**WHAT TO DO**
Every record below is to be restated word for word, and no picture is to be copied.

Collected data

════

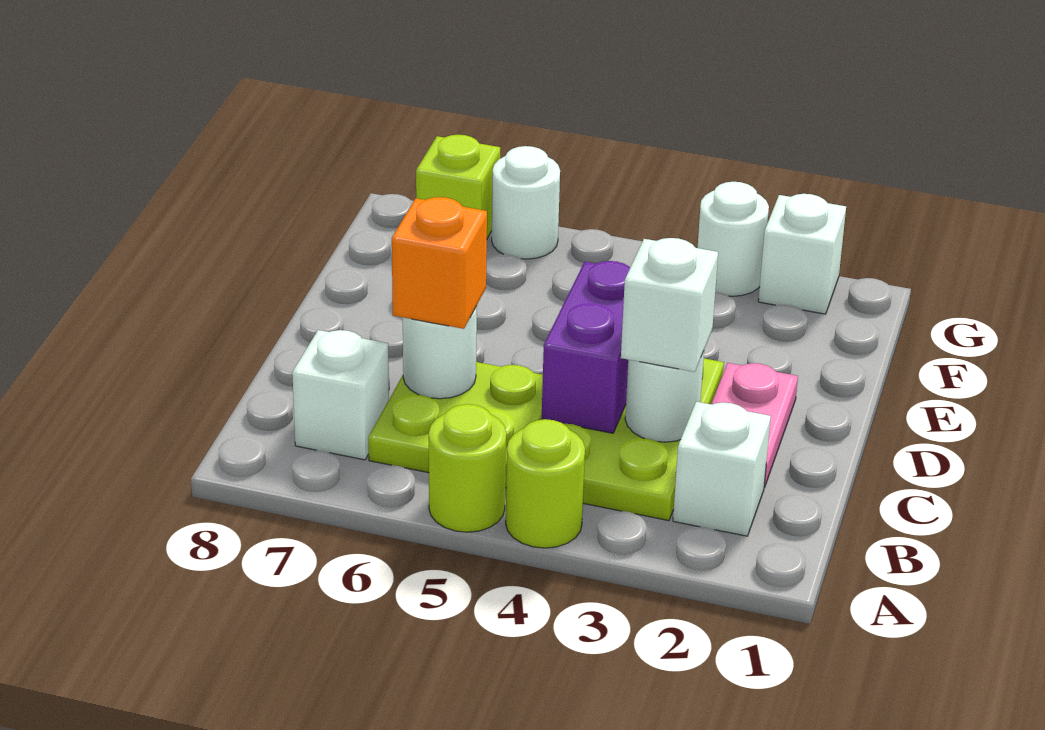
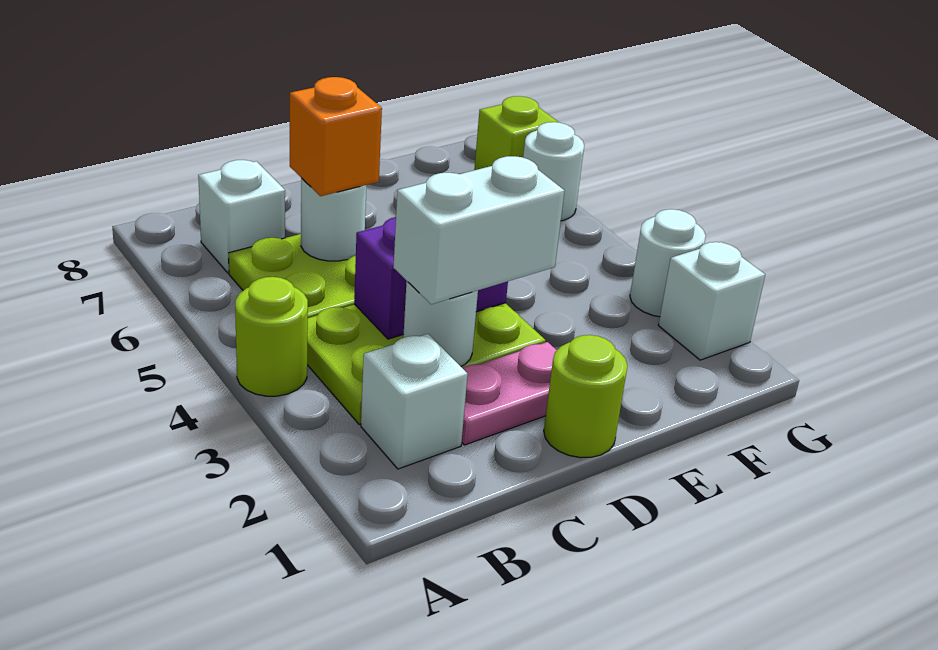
lime round brick A5 level 1 -> lime round brick D1 level 1
white brick C3 level 3 -> white brick C3:D3 level 3

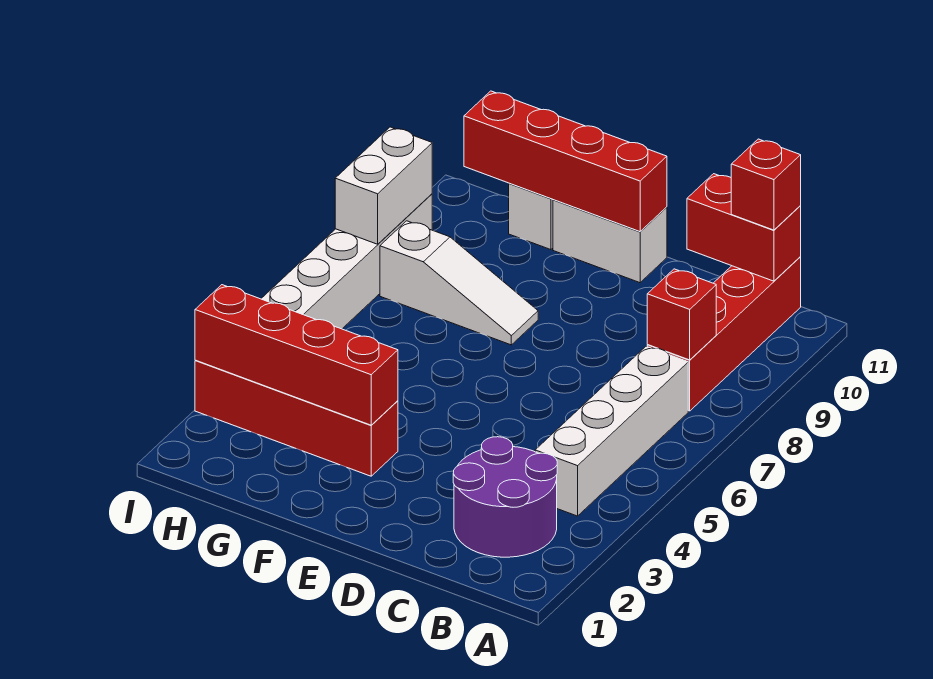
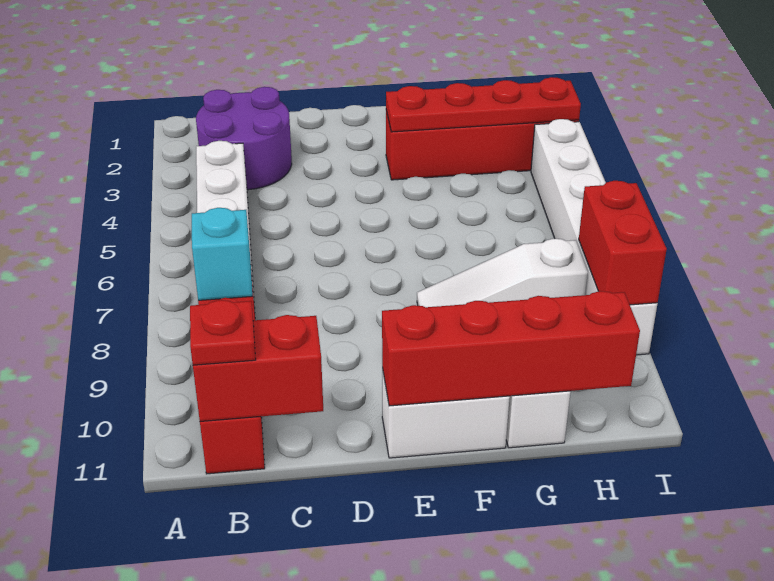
red brick B8 level 2 -> cyan brick B8 level 2
red brick B11 level 3 -> red plate B11 level 3
red brick F3:I3 level 2 -> red plate F3:I3 level 2
white brick I8:I9 level 2 -> red brick I8:I9 level 2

════

**COMPLETED TASK**
lime round brick A5 level 1 -> lime round brick D1 level 1
white brick C3 level 3 -> white brick C3:D3 level 3

red brick B8 level 2 -> cyan brick B8 level 2
red brick B11 level 3 -> red plate B11 level 3
red brick F3:I3 level 2 -> red plate F3:I3 level 2
white brick I8:I9 level 2 -> red brick I8:I9 level 2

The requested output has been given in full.